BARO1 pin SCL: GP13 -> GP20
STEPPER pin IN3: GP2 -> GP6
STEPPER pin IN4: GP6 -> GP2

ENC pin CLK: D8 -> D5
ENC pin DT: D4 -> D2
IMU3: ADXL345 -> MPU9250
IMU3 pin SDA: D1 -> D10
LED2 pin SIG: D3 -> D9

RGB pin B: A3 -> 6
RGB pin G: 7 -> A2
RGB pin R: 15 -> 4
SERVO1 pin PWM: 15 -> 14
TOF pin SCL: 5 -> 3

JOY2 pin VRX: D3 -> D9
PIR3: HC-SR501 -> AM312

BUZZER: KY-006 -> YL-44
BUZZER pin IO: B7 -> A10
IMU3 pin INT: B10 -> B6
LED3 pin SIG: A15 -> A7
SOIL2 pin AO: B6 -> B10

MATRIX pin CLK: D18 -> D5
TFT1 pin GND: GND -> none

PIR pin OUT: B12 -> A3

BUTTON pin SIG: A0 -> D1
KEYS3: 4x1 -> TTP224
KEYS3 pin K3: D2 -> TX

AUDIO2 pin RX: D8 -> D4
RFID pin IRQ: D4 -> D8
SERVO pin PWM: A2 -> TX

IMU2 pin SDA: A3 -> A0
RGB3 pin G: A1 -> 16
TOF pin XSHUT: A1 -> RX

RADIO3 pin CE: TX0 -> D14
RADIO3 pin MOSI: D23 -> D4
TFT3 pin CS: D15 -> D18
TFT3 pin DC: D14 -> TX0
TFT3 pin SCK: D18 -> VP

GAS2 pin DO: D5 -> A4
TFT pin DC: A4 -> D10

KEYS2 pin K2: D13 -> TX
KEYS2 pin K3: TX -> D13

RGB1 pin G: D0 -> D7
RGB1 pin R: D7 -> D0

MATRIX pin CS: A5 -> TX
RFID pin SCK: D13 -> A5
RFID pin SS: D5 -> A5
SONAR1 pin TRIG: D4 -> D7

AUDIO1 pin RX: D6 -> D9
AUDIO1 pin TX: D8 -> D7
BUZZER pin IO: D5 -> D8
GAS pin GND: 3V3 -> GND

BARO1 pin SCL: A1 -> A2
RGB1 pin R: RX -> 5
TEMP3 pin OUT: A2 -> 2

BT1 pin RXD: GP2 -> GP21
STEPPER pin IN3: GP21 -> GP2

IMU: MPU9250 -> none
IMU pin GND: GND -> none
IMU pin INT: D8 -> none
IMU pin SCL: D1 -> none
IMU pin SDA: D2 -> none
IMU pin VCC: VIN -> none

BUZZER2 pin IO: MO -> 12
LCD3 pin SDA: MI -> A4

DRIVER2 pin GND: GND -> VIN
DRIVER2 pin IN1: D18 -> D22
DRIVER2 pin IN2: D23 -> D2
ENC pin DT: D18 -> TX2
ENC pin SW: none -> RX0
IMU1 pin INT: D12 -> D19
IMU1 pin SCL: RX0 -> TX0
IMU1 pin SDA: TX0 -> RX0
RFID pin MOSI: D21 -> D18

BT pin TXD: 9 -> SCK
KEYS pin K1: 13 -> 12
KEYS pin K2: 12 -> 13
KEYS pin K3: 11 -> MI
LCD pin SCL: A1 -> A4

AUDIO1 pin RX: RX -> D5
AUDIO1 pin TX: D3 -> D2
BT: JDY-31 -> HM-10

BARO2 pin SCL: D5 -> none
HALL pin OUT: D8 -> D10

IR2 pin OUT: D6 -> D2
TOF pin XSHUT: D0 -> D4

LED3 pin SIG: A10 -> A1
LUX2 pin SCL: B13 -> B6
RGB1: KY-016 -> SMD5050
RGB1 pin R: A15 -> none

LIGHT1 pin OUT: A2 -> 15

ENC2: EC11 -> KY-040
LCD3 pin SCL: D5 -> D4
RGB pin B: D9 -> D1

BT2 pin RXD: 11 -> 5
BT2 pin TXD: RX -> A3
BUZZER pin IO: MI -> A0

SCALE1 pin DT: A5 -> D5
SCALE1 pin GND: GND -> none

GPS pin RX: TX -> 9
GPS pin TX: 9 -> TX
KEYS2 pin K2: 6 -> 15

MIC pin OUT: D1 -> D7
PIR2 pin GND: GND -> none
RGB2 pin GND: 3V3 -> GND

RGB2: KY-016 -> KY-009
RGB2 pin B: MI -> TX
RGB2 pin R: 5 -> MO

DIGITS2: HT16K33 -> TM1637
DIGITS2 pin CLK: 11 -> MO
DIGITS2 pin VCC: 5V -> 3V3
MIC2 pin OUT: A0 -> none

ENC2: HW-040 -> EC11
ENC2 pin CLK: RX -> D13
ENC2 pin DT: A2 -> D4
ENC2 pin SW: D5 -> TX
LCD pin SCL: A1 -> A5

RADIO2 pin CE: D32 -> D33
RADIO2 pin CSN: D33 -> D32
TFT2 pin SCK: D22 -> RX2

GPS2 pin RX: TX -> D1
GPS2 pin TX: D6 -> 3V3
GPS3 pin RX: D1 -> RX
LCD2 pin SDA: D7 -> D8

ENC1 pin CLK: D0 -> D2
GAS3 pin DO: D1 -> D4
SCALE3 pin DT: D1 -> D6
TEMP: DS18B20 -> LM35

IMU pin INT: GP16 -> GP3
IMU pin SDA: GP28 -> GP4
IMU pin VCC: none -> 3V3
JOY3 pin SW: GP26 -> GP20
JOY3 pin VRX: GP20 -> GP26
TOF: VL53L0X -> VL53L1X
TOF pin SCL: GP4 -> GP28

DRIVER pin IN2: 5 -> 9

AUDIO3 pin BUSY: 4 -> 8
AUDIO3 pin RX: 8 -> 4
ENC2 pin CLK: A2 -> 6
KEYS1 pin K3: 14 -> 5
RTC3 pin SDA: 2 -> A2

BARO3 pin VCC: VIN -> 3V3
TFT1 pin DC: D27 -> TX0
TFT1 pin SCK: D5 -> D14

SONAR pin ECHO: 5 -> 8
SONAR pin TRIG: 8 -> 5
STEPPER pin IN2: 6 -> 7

* **Exercise description**
Return, please, the lines of the data from the first through the line containing "GPS pin RX: TX -> 9", both kept, exactly as they stand and nothing more.

* **Solution for this exercise**
BARO1 pin SCL: GP13 -> GP20
STEPPER pin IN3: GP2 -> GP6
STEPPER pin IN4: GP6 -> GP2

ENC pin CLK: D8 -> D5
ENC pin DT: D4 -> D2
IMU3: ADXL345 -> MPU9250
IMU3 pin SDA: D1 -> D10
LED2 pin SIG: D3 -> D9

RGB pin B: A3 -> 6
RGB pin G: 7 -> A2
RGB pin R: 15 -> 4
SERVO1 pin PWM: 15 -> 14
TOF pin SCL: 5 -> 3

JOY2 pin VRX: D3 -> D9
PIR3: HC-SR501 -> AM312

BUZZER: KY-006 -> YL-44
BUZZER pin IO: B7 -> A10
IMU3 pin INT: B10 -> B6
LED3 pin SIG: A15 -> A7
SOIL2 pin AO: B6 -> B10

MATRIX pin CLK: D18 -> D5
TFT1 pin GND: GND -> none

PIR pin OUT: B12 -> A3

BUTTON pin SIG: A0 -> D1
KEYS3: 4x1 -> TTP224
KEYS3 pin K3: D2 -> TX

AUDIO2 pin RX: D8 -> D4
RFID pin IRQ: D4 -> D8
SERVO pin PWM: A2 -> TX

IMU2 pin SDA: A3 -> A0
RGB3 pin G: A1 -> 16
TOF pin XSHUT: A1 -> RX

RADIO3 pin CE: TX0 -> D14
RADIO3 pin MOSI: D23 -> D4
TFT3 pin CS: D15 -> D18
TFT3 pin DC: D14 -> TX0
TFT3 pin SCK: D18 -> VP

GAS2 pin DO: D5 -> A4
TFT pin DC: A4 -> D10

KEYS2 pin K2: D13 -> TX
KEYS2 pin K3: TX -> D13

RGB1 pin G: D0 -> D7
RGB1 pin R: D7 -> D0

MATRIX pin CS: A5 -> TX
RFID pin SCK: D13 -> A5
RFID pin SS: D5 -> A5
SONAR1 pin TRIG: D4 -> D7

AUDIO1 pin RX: D6 -> D9
AUDIO1 pin TX: D8 -> D7
BUZZER pin IO: D5 -> D8
GAS pin GND: 3V3 -> GND

BARO1 pin SCL: A1 -> A2
RGB1 pin R: RX -> 5
TEMP3 pin OUT: A2 -> 2

BT1 pin RXD: GP2 -> GP21
STEPPER pin IN3: GP21 -> GP2

IMU: MPU9250 -> none
IMU pin GND: GND -> none
IMU pin INT: D8 -> none
IMU pin SCL: D1 -> none
IMU pin SDA: D2 -> none
IMU pin VCC: VIN -> none

BUZZER2 pin IO: MO -> 12
LCD3 pin SDA: MI -> A4

DRIVER2 pin GND: GND -> VIN
DRIVER2 pin IN1: D18 -> D22
DRIVER2 pin IN2: D23 -> D2
ENC pin DT: D18 -> TX2
ENC pin SW: none -> RX0
IMU1 pin INT: D12 -> D19
IMU1 pin SCL: RX0 -> TX0
IMU1 pin SDA: TX0 -> RX0
RFID pin MOSI: D21 -> D18

BT pin TXD: 9 -> SCK
KEYS pin K1: 13 -> 12
KEYS pin K2: 12 -> 13
KEYS pin K3: 11 -> MI
LCD pin SCL: A1 -> A4

AUDIO1 pin RX: RX -> D5
AUDIO1 pin TX: D3 -> D2
BT: JDY-31 -> HM-10

BARO2 pin SCL: D5 -> none
HALL pin OUT: D8 -> D10

IR2 pin OUT: D6 -> D2
TOF pin XSHUT: D0 -> D4

LED3 pin SIG: A10 -> A1
LUX2 pin SCL: B13 -> B6
RGB1: KY-016 -> SMD5050
RGB1 pin R: A15 -> none

LIGHT1 pin OUT: A2 -> 15

ENC2: EC11 -> KY-040
LCD3 pin SCL: D5 -> D4
RGB pin B: D9 -> D1

BT2 pin RXD: 11 -> 5
BT2 pin TXD: RX -> A3
BUZZER pin IO: MI -> A0

SCALE1 pin DT: A5 -> D5
SCALE1 pin GND: GND -> none

GPS pin RX: TX -> 9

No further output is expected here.